Problem requirements. The answer is every line of the records that holds the word "railway", copied in full.

Exercise material.
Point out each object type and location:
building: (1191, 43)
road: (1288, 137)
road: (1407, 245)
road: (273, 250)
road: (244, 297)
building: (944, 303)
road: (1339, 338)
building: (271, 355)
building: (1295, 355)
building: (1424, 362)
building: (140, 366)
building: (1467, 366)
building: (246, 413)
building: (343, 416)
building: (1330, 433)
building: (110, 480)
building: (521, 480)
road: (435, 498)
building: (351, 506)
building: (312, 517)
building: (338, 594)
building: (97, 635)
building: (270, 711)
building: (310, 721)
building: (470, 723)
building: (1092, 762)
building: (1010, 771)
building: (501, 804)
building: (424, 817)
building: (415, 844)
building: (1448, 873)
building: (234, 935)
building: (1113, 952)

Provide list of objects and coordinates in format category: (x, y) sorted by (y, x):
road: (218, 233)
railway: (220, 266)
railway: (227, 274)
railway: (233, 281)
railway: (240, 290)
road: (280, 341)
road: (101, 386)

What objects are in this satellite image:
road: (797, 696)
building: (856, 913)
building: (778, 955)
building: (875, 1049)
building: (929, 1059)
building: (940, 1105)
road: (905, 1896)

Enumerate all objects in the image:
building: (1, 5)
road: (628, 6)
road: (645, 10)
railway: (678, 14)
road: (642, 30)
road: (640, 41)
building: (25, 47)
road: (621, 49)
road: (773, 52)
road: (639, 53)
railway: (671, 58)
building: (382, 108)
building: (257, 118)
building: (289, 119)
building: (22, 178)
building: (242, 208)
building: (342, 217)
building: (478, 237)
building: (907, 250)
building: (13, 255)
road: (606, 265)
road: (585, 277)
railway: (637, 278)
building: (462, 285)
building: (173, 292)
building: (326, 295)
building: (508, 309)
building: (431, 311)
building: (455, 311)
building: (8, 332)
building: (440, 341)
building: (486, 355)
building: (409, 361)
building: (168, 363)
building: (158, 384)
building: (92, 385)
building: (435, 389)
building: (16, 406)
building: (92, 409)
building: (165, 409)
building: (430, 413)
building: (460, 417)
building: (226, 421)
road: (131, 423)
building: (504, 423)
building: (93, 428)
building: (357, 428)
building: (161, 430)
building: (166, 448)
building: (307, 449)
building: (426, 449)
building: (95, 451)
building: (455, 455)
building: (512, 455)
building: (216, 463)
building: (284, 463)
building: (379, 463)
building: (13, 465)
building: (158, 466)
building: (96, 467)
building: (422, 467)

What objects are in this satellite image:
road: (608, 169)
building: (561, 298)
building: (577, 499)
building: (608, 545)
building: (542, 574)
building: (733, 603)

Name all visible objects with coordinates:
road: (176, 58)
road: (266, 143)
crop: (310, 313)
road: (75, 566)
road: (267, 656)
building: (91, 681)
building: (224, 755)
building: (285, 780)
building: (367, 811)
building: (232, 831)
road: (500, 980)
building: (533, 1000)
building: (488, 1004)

Answer to this task.
railway: (220, 266)
railway: (227, 274)
railway: (233, 281)
railway: (240, 290)
railway: (678, 14)
railway: (671, 58)
railway: (637, 278)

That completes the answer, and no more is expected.